== Object position data ==
++++++++
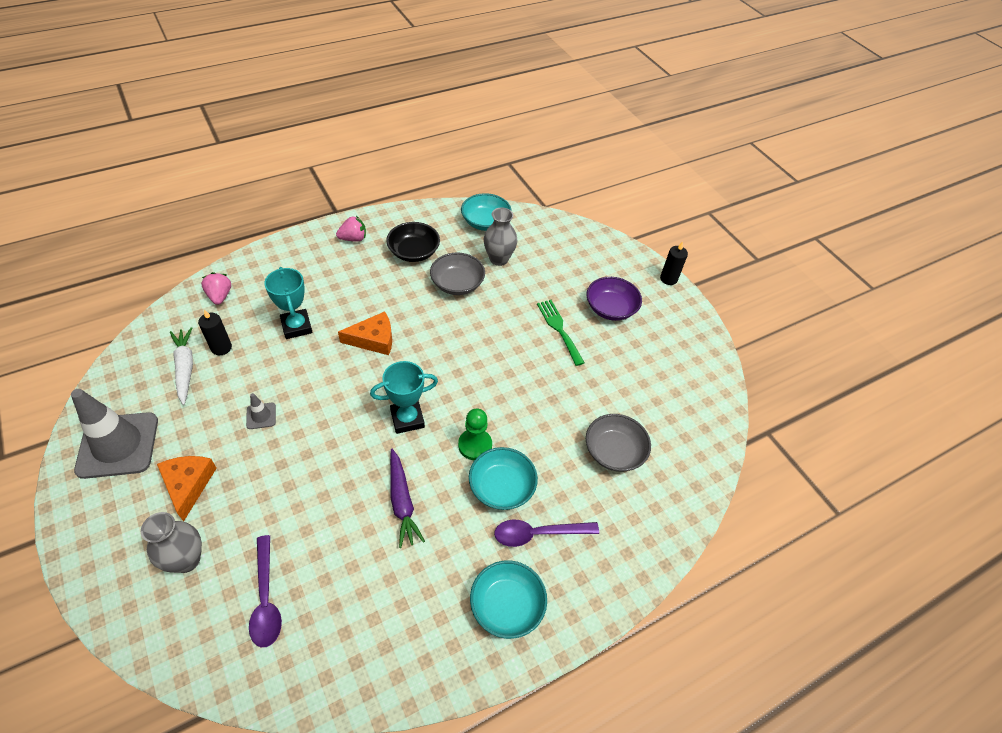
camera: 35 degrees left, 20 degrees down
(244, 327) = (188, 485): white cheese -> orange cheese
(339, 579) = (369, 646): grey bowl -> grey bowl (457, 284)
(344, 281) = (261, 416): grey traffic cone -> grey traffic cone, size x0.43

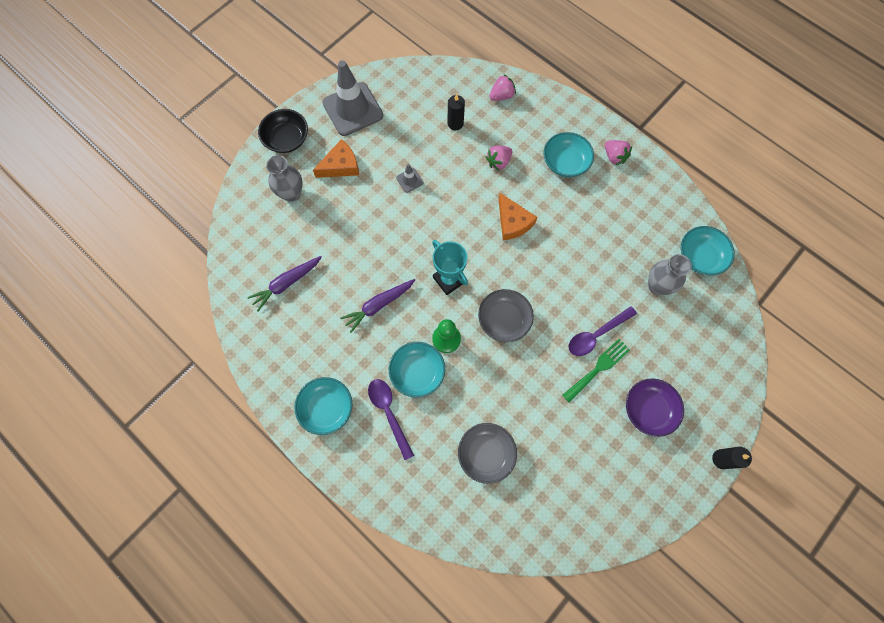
camera: 75 degrees right, 20 degrees up
(185, 368) = (428, 111): white carrot -> none
(266, 599) = (282, 252): purple spoon -> purple spoon (596, 335)
(296, 326) = (498, 162): turquoise trophy -> pink strawberry
(315, 607) = (286, 284): none -> purple carrot
(334, 275) = (565, 162): none -> turquoise bowl
(414, 252) = (625, 211): black bowl -> black bowl (287, 139)
(457, 284) = (606, 262): grey bowl -> grey bowl (504, 320)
++++++++
== PROMPT ==
Using the records above, copy exactly the lines from the one containing "(266, 599) = (282, 252): purple" through the last, inclusive, and nothing else.

== REPLY ==
(266, 599) = (282, 252): purple spoon -> purple spoon (596, 335)
(296, 326) = (498, 162): turquoise trophy -> pink strawberry
(315, 607) = (286, 284): none -> purple carrot
(334, 275) = (565, 162): none -> turquoise bowl
(414, 252) = (625, 211): black bowl -> black bowl (287, 139)
(457, 284) = (606, 262): grey bowl -> grey bowl (504, 320)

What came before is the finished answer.